# MATERIAL SHOWN:
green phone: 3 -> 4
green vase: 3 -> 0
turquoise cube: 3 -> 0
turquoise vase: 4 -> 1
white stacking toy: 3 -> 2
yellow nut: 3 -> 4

* * *

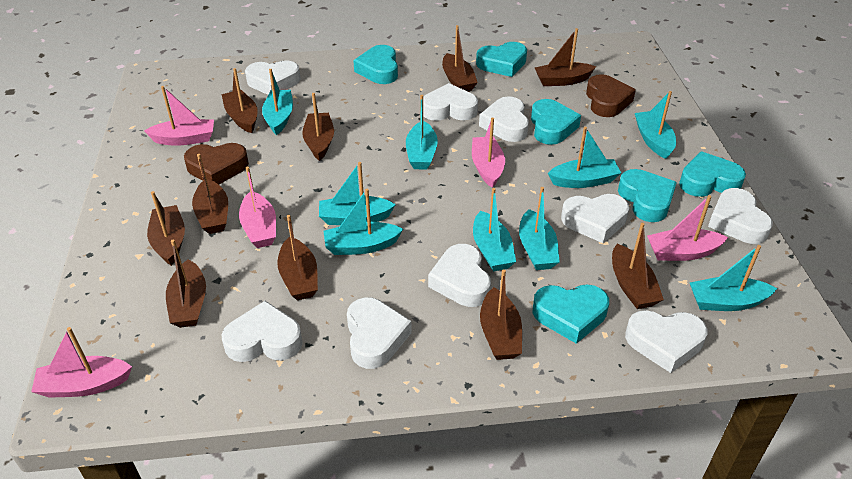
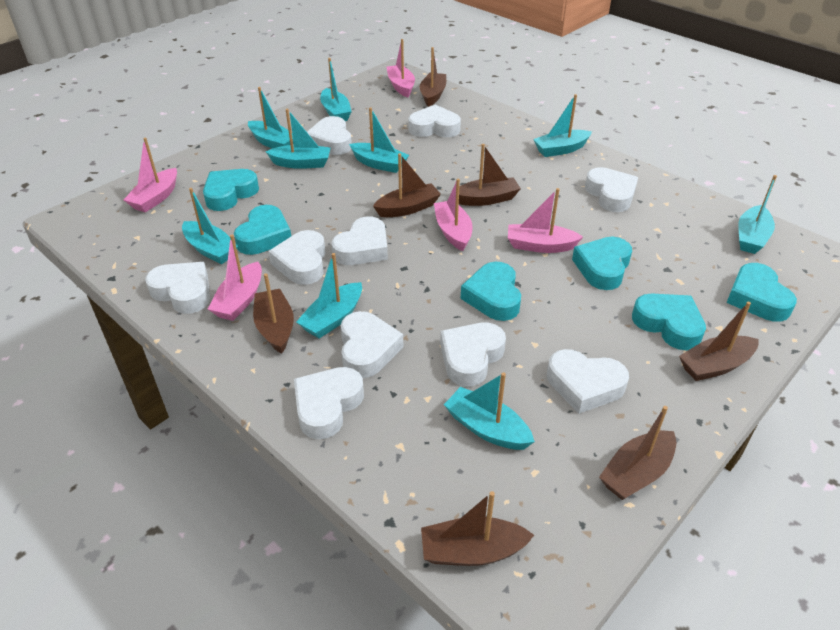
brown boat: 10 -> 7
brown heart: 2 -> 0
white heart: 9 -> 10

# PROBLEM STATEMENT:
Pull out all lines from the listing that contain the string "turquoise".

# EXERCISE OUTPUT:
turquoise cube: 3 -> 0
turquoise vase: 4 -> 1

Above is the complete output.